The input start
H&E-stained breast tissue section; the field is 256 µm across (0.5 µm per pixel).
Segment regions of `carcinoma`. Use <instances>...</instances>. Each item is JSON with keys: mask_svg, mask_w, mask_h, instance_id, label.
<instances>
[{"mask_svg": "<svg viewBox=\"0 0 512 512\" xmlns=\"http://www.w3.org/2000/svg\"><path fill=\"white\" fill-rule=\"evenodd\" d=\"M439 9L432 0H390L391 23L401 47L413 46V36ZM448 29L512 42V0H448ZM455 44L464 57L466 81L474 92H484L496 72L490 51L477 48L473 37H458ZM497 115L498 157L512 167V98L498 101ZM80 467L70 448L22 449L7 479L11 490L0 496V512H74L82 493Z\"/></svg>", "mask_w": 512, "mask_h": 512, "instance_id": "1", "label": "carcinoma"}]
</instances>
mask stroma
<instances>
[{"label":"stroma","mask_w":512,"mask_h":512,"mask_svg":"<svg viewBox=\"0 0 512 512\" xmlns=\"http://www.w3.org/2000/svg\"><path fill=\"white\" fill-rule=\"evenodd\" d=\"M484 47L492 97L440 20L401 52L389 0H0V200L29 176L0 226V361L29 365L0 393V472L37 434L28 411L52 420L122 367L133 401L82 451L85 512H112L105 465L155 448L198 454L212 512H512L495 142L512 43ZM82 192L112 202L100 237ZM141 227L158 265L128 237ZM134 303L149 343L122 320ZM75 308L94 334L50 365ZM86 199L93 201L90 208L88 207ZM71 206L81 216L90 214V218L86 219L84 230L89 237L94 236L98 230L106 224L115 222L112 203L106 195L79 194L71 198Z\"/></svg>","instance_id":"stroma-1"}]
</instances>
The input end
The input start
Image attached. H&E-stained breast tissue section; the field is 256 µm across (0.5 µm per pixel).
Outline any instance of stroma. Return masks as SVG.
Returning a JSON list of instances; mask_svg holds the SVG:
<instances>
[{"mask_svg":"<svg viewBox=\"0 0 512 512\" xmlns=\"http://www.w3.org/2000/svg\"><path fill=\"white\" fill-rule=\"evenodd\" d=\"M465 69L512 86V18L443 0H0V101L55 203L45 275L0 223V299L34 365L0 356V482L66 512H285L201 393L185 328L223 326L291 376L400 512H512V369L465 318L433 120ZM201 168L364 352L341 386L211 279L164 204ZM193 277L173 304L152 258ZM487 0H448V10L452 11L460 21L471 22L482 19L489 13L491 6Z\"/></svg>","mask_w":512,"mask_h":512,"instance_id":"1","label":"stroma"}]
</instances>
The input end
Task to carry out: From the records above, pick out and copy each line holding the word "pixel".

The completed task:
H&E-stained breast tissue section; the field is 256 µm across (0.5 µm per pixel).
Image attached. H&E-stained breast tissue section; the field is 256 µm across (0.5 µm per pixel).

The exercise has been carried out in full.